Object tracking records:

=== Begin Enclosure ===

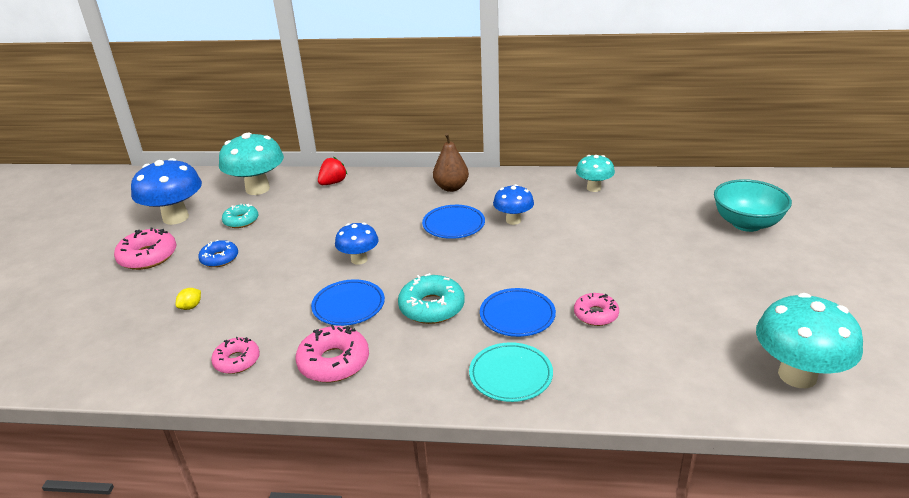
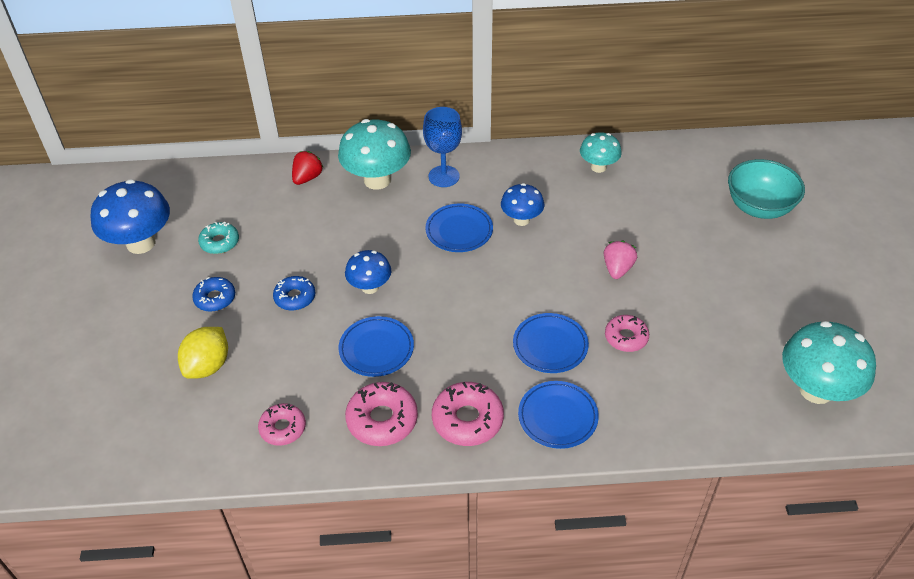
camera: 10 degrees left, 15 degrees up
(148, 256) = (131, 302): pink donut -> pink donut (467, 420)
(191, 307) = (208, 366): yellow lemon -> yellow lemon, size x2.06
(257, 189) = (222, 193): turquoise mushroom -> turquoise mushroom (377, 180)
(289, 262) = (295, 297): none -> blue donut
(432, 307) = (462, 343): turquoise donut -> none
(451, 187) = (444, 176): brown pear -> blue goblet
(510, 375) = (557, 417): turquoise plate -> blue plate
(597, 261) = (617, 269): none -> pink strawberry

=== End Enclosure ===

### PROBLEM REQUIREMENTS
If a line in the data contains the string "none", copy it.

### RESULT OF THIS TASK
(289, 262) = (295, 297): none -> blue donut
(432, 307) = (462, 343): turquoise donut -> none
(597, 261) = (617, 269): none -> pink strawberry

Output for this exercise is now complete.